■ Data:
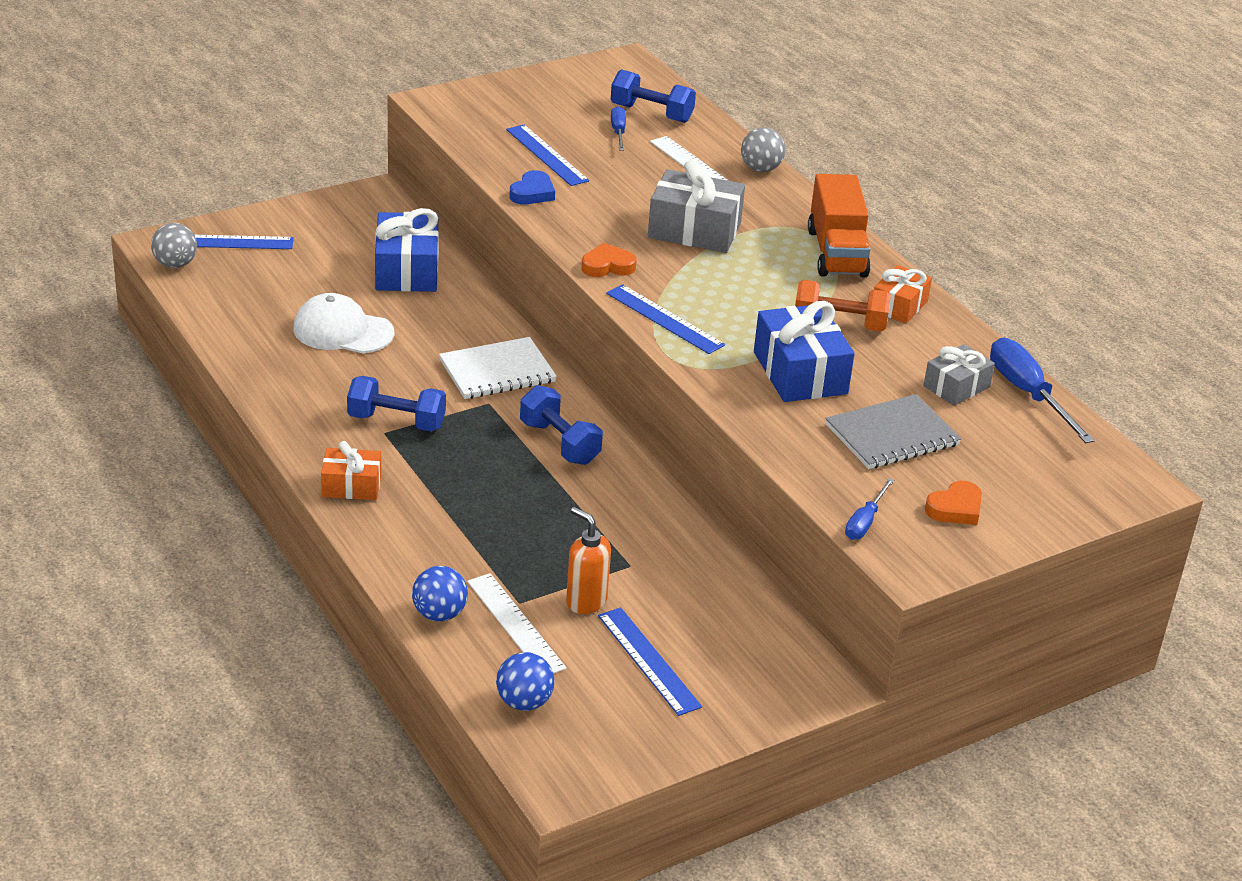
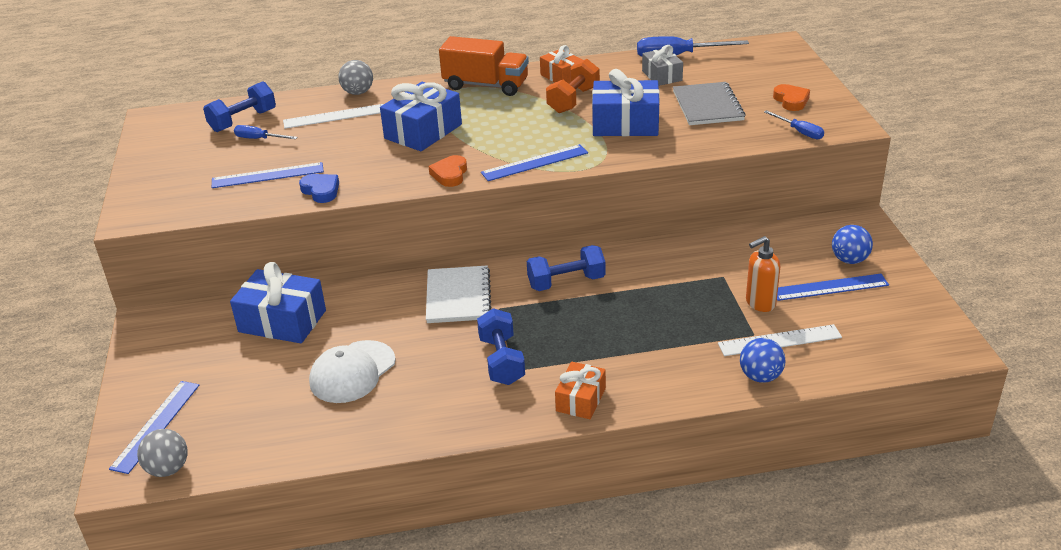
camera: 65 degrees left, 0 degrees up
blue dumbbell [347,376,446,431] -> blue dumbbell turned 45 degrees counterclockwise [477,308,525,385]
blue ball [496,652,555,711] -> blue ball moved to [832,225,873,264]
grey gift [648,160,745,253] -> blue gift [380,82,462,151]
==
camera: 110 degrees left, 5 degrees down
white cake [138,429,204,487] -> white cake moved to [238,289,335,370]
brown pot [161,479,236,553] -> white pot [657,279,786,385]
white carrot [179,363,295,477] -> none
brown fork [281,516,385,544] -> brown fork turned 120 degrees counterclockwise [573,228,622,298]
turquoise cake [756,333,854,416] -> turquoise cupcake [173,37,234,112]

■ What to produce:
Starting at the line that has "blue dumbbell [347,376,446,431]" in the records above, restate word for word every line until the one that has "grey gift [648,160,745,253]", and include that one as well.

■ Final answer:
blue dumbbell [347,376,446,431] -> blue dumbbell turned 45 degrees counterclockwise [477,308,525,385]
blue ball [496,652,555,711] -> blue ball moved to [832,225,873,264]
grey gift [648,160,745,253] -> blue gift [380,82,462,151]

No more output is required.